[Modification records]

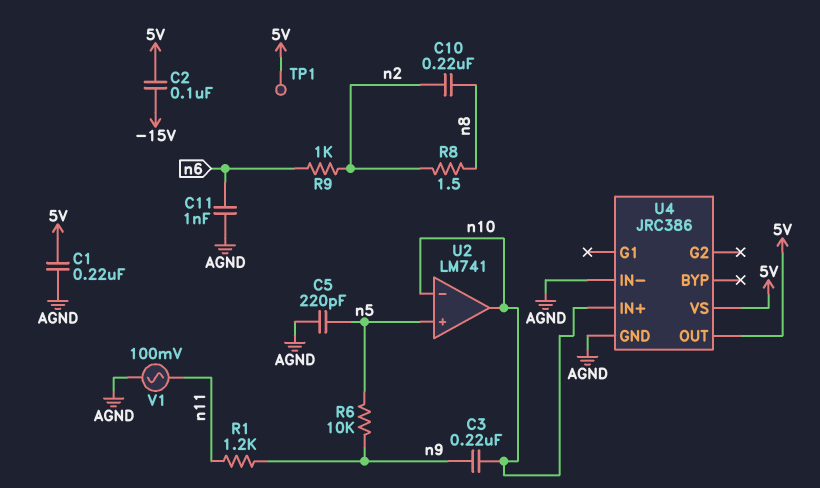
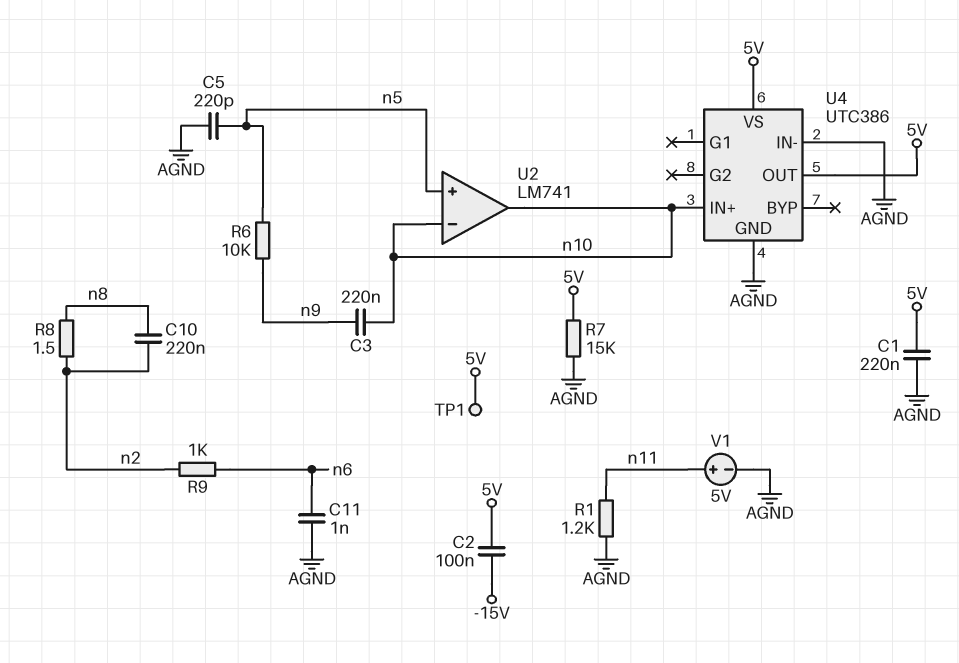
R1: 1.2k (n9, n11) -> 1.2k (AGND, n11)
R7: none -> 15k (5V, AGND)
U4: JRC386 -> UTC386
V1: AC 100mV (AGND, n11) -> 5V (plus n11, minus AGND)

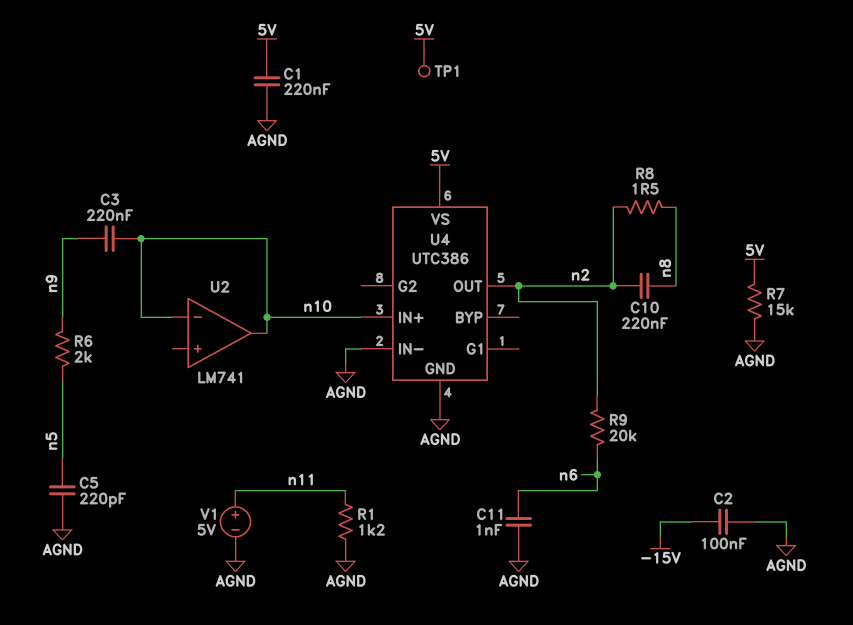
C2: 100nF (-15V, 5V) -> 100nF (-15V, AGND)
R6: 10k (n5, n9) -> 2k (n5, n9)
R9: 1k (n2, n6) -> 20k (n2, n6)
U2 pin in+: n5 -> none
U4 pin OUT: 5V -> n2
==
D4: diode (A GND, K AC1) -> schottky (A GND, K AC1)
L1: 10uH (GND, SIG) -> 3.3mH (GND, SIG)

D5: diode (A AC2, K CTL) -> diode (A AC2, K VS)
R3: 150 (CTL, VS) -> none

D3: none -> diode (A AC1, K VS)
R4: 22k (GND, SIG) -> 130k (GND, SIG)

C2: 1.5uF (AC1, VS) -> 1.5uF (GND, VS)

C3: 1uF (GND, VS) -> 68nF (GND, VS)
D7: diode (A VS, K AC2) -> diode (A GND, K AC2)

# [WORK REQUEST]
Copy range, inclusive: the line holding "R4: 22k (GND, SIG) -> 130k (GND, SIG)" to the line holding "D7: diode (A". Reproduce exactly those lines of the records above and no others.

# [RESULT FOR THIS TASK]
R4: 22k (GND, SIG) -> 130k (GND, SIG)

C2: 1.5uF (AC1, VS) -> 1.5uF (GND, VS)

C3: 1uF (GND, VS) -> 68nF (GND, VS)
D7: diode (A VS, K AC2) -> diode (A GND, K AC2)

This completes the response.